PROBLEM STATEMENT:
Word for word, copy the line containing "cyan circle: (457, 286)" and every line after it in the records below, leaving pictures out.

GIVEN RECORDS:
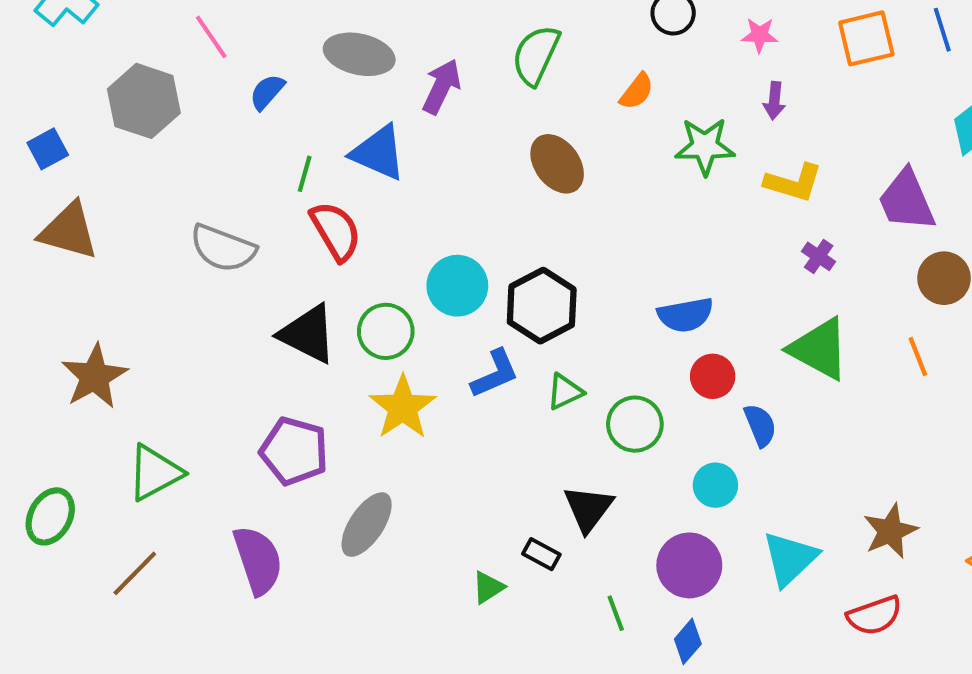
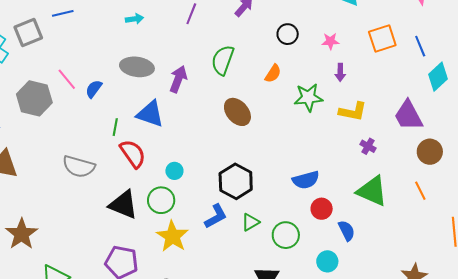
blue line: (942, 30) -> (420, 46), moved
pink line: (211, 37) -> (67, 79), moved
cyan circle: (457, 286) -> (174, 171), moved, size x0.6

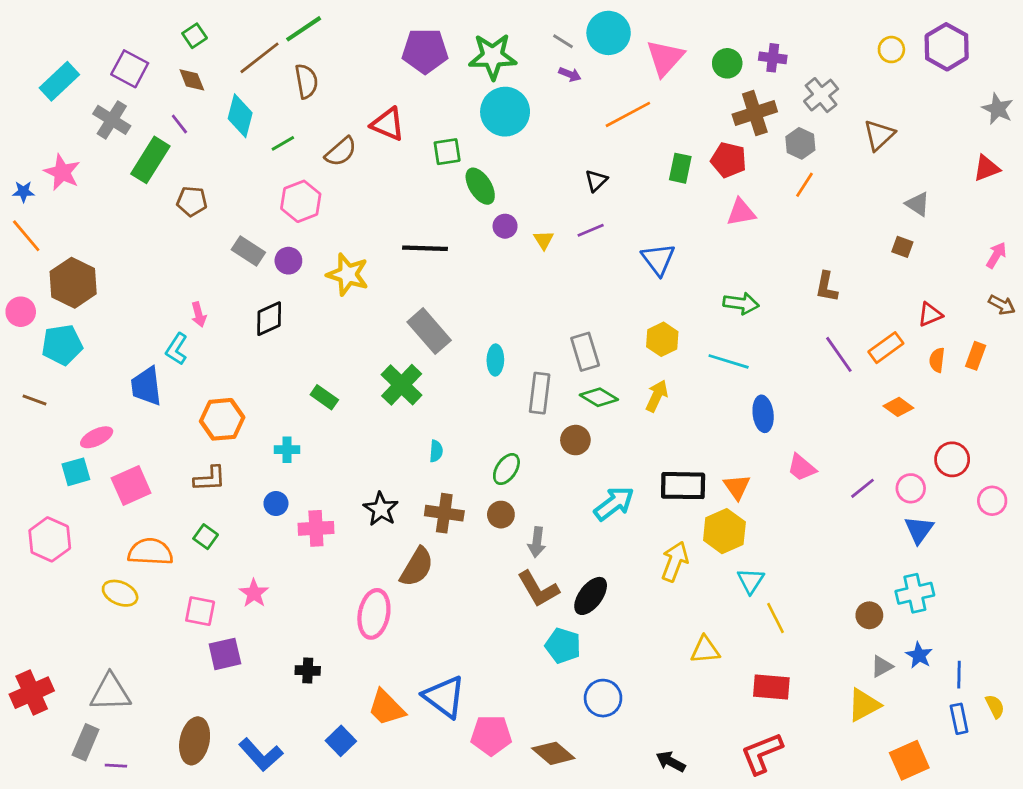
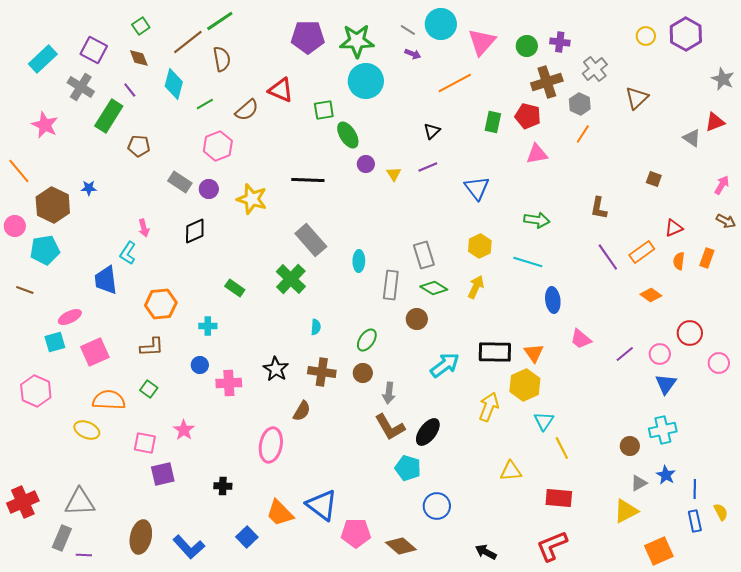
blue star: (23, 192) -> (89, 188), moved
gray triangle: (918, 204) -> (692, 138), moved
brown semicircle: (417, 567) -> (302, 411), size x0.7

ANSWER AREA:
cyan circle: (457, 286) -> (174, 171), moved, size x0.6

blue star: (23, 192) -> (89, 188), moved
gray triangle: (918, 204) -> (692, 138), moved
brown semicircle: (417, 567) -> (302, 411), size x0.7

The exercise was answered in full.